• _WHAT THIS TASK INVOLVES_
Down to the last line, reproduce the data that follows, but skip the pictures.

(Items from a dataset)
--
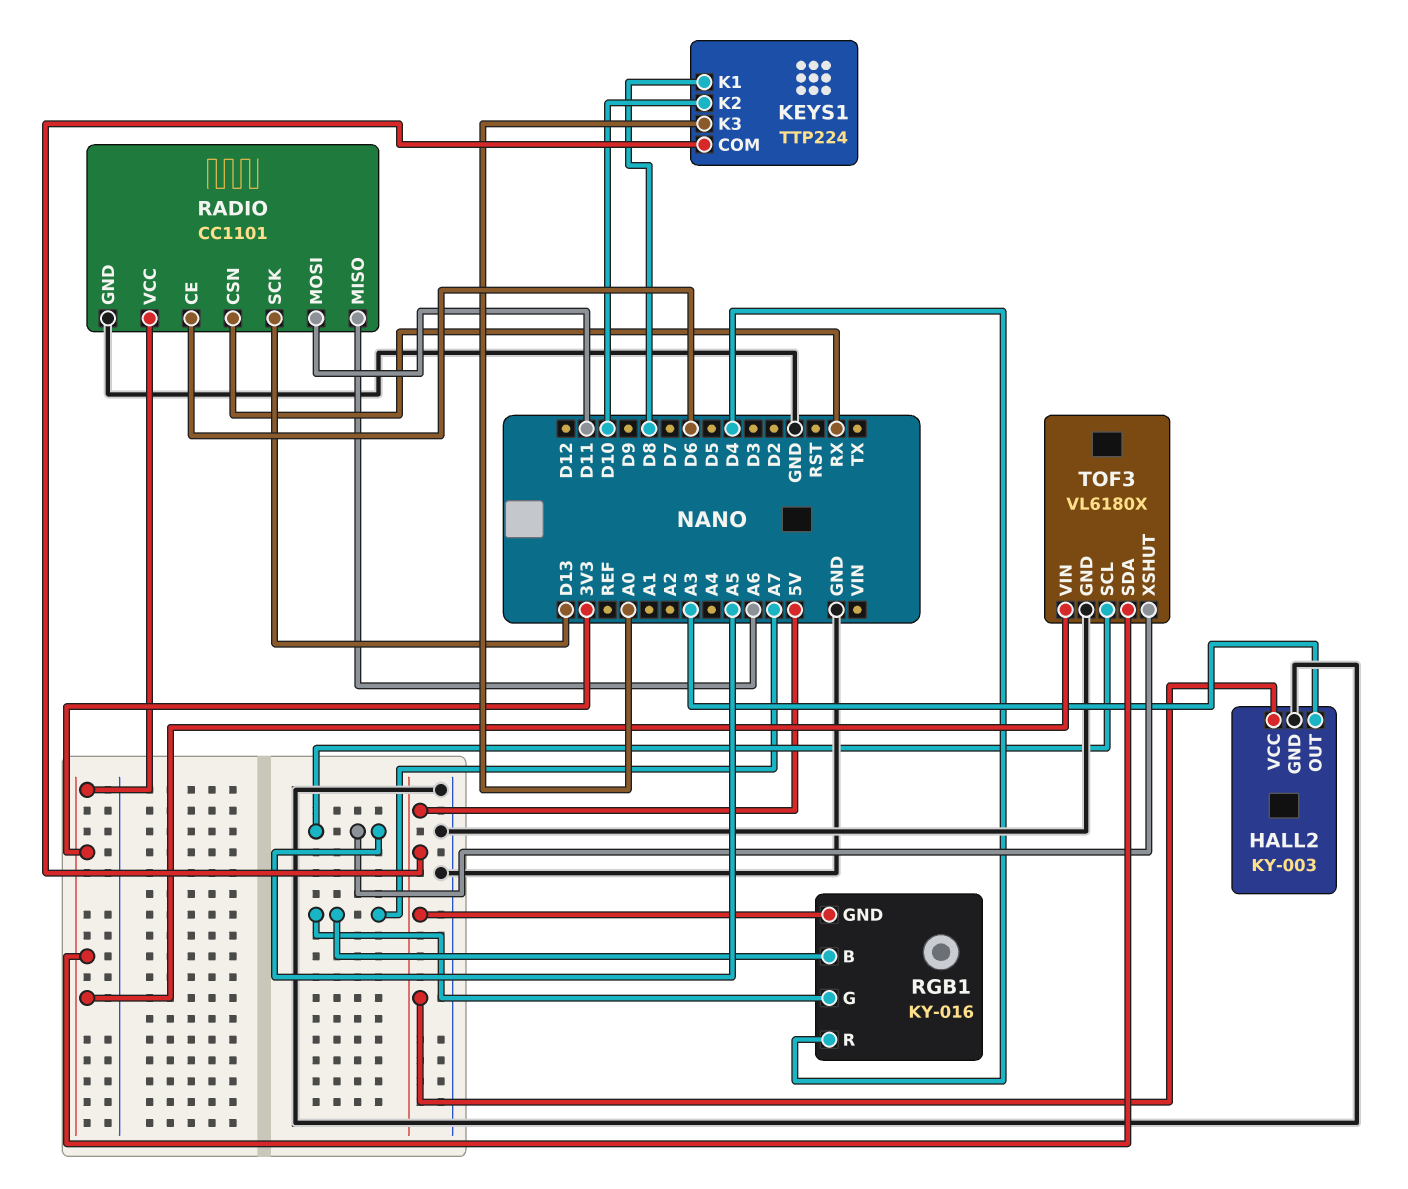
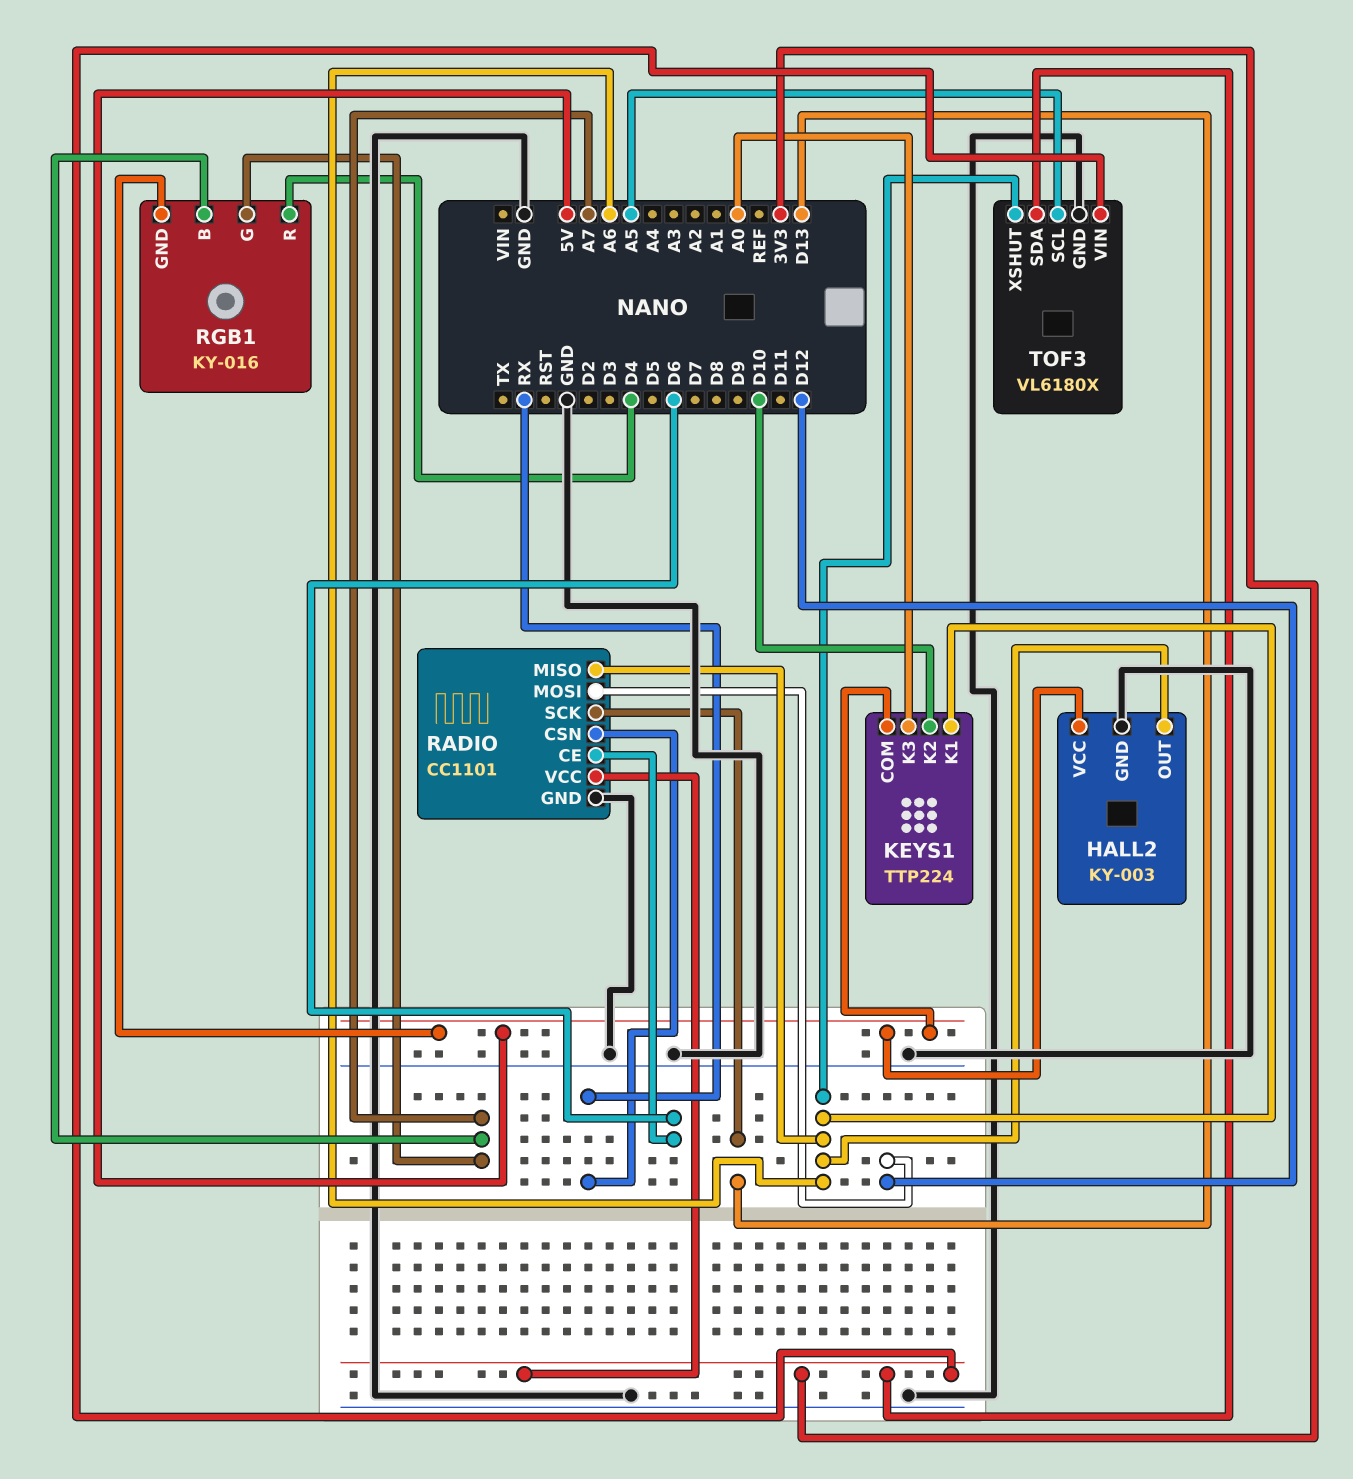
HALL2 pin OUT: A3 -> A6
KEYS1 pin K1: D8 -> A6
RADIO pin MOSI: D11 -> D12
TOF3 pin XSHUT: A5 -> A6

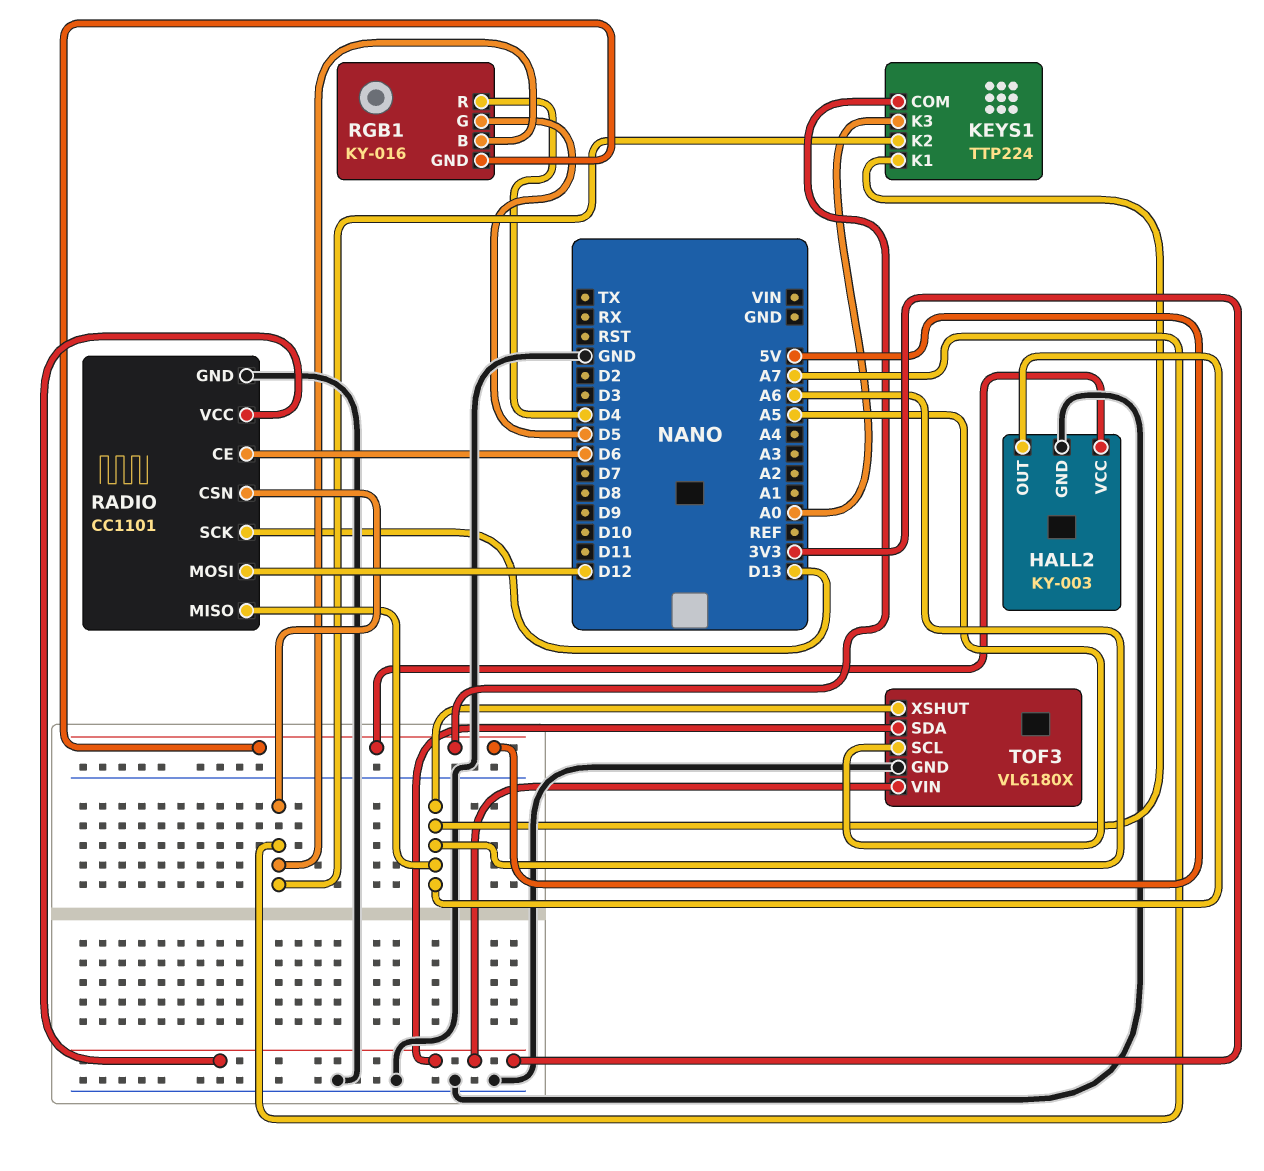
KEYS1 pin K2: D10 -> A7
RADIO pin CSN: RX -> A7
RGB1 pin G: A7 -> D5

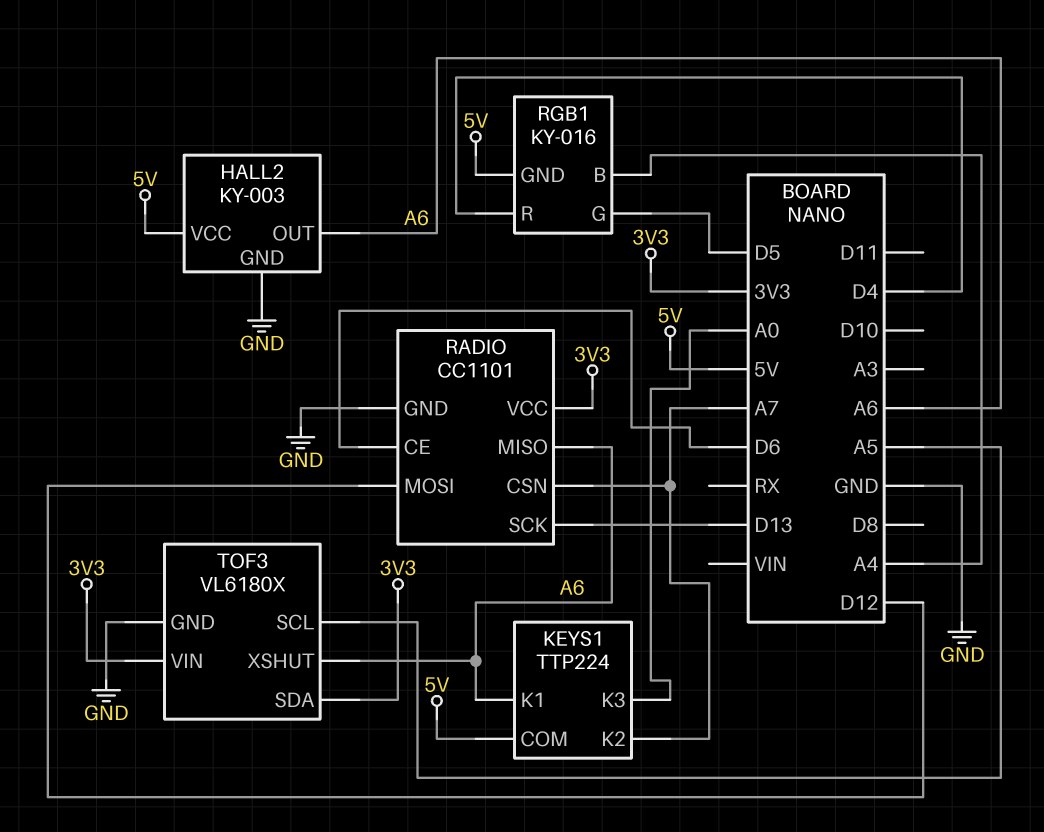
RGB1 pin B: A7 -> A4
--
• _EXERCISE SOLUTION_
HALL2 pin OUT: A3 -> A6
KEYS1 pin K1: D8 -> A6
RADIO pin MOSI: D11 -> D12
TOF3 pin XSHUT: A5 -> A6

KEYS1 pin K2: D10 -> A7
RADIO pin CSN: RX -> A7
RGB1 pin G: A7 -> D5

RGB1 pin B: A7 -> A4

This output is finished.